[What needs to be done]: Each record that follows should be reproduced in full, character for character.
Start of Provided data
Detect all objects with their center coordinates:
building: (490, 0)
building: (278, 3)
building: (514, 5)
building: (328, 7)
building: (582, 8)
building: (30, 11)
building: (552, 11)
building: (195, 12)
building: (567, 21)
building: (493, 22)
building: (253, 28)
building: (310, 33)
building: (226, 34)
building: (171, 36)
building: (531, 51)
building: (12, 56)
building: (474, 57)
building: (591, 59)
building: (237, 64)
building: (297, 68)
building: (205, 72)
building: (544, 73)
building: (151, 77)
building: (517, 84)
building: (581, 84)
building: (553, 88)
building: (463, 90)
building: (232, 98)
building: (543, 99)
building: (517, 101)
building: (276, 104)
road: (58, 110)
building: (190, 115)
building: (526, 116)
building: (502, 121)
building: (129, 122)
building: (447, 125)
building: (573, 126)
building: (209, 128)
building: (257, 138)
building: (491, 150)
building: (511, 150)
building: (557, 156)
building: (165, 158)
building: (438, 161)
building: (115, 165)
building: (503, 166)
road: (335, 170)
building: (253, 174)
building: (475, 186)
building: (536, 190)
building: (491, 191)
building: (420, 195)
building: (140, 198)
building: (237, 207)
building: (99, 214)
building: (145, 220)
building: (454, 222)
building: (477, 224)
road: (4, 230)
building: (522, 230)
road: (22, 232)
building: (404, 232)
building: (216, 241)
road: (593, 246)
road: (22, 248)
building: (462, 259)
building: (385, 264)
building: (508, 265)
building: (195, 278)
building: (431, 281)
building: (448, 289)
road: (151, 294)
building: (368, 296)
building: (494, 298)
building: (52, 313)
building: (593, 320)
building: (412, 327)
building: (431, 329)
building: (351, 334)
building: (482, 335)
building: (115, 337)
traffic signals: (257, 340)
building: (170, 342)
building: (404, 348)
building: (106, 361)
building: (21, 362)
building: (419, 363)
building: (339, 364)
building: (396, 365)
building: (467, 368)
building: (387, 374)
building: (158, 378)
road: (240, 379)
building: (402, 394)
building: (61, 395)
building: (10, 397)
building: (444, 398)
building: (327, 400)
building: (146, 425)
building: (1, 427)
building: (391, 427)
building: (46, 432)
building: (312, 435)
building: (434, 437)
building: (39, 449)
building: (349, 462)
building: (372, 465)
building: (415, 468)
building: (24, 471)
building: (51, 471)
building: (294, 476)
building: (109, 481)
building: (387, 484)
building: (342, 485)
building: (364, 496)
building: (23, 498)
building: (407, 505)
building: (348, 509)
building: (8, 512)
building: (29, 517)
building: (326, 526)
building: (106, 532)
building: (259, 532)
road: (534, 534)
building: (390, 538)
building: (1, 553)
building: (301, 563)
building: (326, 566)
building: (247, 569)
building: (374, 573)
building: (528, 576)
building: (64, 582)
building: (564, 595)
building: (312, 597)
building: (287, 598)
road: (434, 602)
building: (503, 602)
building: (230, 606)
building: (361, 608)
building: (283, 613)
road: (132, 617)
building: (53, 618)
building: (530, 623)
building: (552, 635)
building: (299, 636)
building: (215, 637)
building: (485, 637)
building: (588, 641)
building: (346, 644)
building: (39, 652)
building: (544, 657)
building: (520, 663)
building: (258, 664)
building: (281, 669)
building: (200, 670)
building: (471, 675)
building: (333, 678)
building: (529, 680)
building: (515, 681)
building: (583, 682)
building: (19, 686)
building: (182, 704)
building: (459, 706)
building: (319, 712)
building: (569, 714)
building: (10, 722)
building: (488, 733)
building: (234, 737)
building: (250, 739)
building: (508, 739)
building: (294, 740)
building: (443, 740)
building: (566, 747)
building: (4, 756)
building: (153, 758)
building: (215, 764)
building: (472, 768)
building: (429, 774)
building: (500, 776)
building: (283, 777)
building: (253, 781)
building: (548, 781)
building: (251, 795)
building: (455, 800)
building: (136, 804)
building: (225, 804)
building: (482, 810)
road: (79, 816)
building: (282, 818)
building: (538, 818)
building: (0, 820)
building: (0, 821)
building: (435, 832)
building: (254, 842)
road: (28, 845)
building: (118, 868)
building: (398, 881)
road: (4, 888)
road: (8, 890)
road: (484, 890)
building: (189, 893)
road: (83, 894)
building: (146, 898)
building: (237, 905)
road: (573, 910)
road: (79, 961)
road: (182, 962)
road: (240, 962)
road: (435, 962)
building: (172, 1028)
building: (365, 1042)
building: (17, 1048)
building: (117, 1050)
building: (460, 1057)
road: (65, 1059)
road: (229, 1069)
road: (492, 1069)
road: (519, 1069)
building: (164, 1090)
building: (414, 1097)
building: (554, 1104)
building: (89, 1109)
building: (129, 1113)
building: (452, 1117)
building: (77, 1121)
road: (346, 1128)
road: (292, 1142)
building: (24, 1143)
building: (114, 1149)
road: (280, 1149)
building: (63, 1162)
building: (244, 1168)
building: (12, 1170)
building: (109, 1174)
End of Provided data
[Task output]:
Detect all objects with their center coordinates:
building: (490, 0)
building: (278, 3)
building: (514, 5)
building: (328, 7)
building: (582, 8)
building: (30, 11)
building: (552, 11)
building: (195, 12)
building: (567, 21)
building: (493, 22)
building: (253, 28)
building: (310, 33)
building: (226, 34)
building: (171, 36)
building: (531, 51)
building: (12, 56)
building: (474, 57)
building: (591, 59)
building: (237, 64)
building: (297, 68)
building: (205, 72)
building: (544, 73)
building: (151, 77)
building: (517, 84)
building: (581, 84)
building: (553, 88)
building: (463, 90)
building: (232, 98)
building: (543, 99)
building: (517, 101)
building: (276, 104)
road: (58, 110)
building: (190, 115)
building: (526, 116)
building: (502, 121)
building: (129, 122)
building: (447, 125)
building: (573, 126)
building: (209, 128)
building: (257, 138)
building: (491, 150)
building: (511, 150)
building: (557, 156)
building: (165, 158)
building: (438, 161)
building: (115, 165)
building: (503, 166)
road: (335, 170)
building: (253, 174)
building: (475, 186)
building: (536, 190)
building: (491, 191)
building: (420, 195)
building: (140, 198)
building: (237, 207)
building: (99, 214)
building: (145, 220)
building: (454, 222)
building: (477, 224)
road: (4, 230)
building: (522, 230)
road: (22, 232)
building: (404, 232)
building: (216, 241)
road: (593, 246)
road: (22, 248)
building: (462, 259)
building: (385, 264)
building: (508, 265)
building: (195, 278)
building: (431, 281)
building: (448, 289)
road: (151, 294)
building: (368, 296)
building: (494, 298)
building: (52, 313)
building: (593, 320)
building: (412, 327)
building: (431, 329)
building: (351, 334)
building: (482, 335)
building: (115, 337)
traffic signals: (257, 340)
building: (170, 342)
building: (404, 348)
building: (106, 361)
building: (21, 362)
building: (419, 363)
building: (339, 364)
building: (396, 365)
building: (467, 368)
building: (387, 374)
building: (158, 378)
road: (240, 379)
building: (402, 394)
building: (61, 395)
building: (10, 397)
building: (444, 398)
building: (327, 400)
building: (146, 425)
building: (1, 427)
building: (391, 427)
building: (46, 432)
building: (312, 435)
building: (434, 437)
building: (39, 449)
building: (349, 462)
building: (372, 465)
building: (415, 468)
building: (24, 471)
building: (51, 471)
building: (294, 476)
building: (109, 481)
building: (387, 484)
building: (342, 485)
building: (364, 496)
building: (23, 498)
building: (407, 505)
building: (348, 509)
building: (8, 512)
building: (29, 517)
building: (326, 526)
building: (106, 532)
building: (259, 532)
road: (534, 534)
building: (390, 538)
building: (1, 553)
building: (301, 563)
building: (326, 566)
building: (247, 569)
building: (374, 573)
building: (528, 576)
building: (64, 582)
building: (564, 595)
building: (312, 597)
building: (287, 598)
road: (434, 602)
building: (503, 602)
building: (230, 606)
building: (361, 608)
building: (283, 613)
road: (132, 617)
building: (53, 618)
building: (530, 623)
building: (552, 635)
building: (299, 636)
building: (215, 637)
building: (485, 637)
building: (588, 641)
building: (346, 644)
building: (39, 652)
building: (544, 657)
building: (520, 663)
building: (258, 664)
building: (281, 669)
building: (200, 670)
building: (471, 675)
building: (333, 678)
building: (529, 680)
building: (515, 681)
building: (583, 682)
building: (19, 686)
building: (182, 704)
building: (459, 706)
building: (319, 712)
building: (569, 714)
building: (10, 722)
building: (488, 733)
building: (234, 737)
building: (250, 739)
building: (508, 739)
building: (294, 740)
building: (443, 740)
building: (566, 747)
building: (4, 756)
building: (153, 758)
building: (215, 764)
building: (472, 768)
building: (429, 774)
building: (500, 776)
building: (283, 777)
building: (253, 781)
building: (548, 781)
building: (251, 795)
building: (455, 800)
building: (136, 804)
building: (225, 804)
building: (482, 810)
road: (79, 816)
building: (282, 818)
building: (538, 818)
building: (0, 820)
building: (0, 821)
building: (435, 832)
building: (254, 842)
road: (28, 845)
building: (118, 868)
building: (398, 881)
road: (4, 888)
road: (8, 890)
road: (484, 890)
building: (189, 893)
road: (83, 894)
building: (146, 898)
building: (237, 905)
road: (573, 910)
road: (79, 961)
road: (182, 962)
road: (240, 962)
road: (435, 962)
building: (172, 1028)
building: (365, 1042)
building: (17, 1048)
building: (117, 1050)
building: (460, 1057)
road: (65, 1059)
road: (229, 1069)
road: (492, 1069)
road: (519, 1069)
building: (164, 1090)
building: (414, 1097)
building: (554, 1104)
building: (89, 1109)
building: (129, 1113)
building: (452, 1117)
building: (77, 1121)
road: (346, 1128)
road: (292, 1142)
building: (24, 1143)
building: (114, 1149)
road: (280, 1149)
building: (63, 1162)
building: (244, 1168)
building: (12, 1170)
building: (109, 1174)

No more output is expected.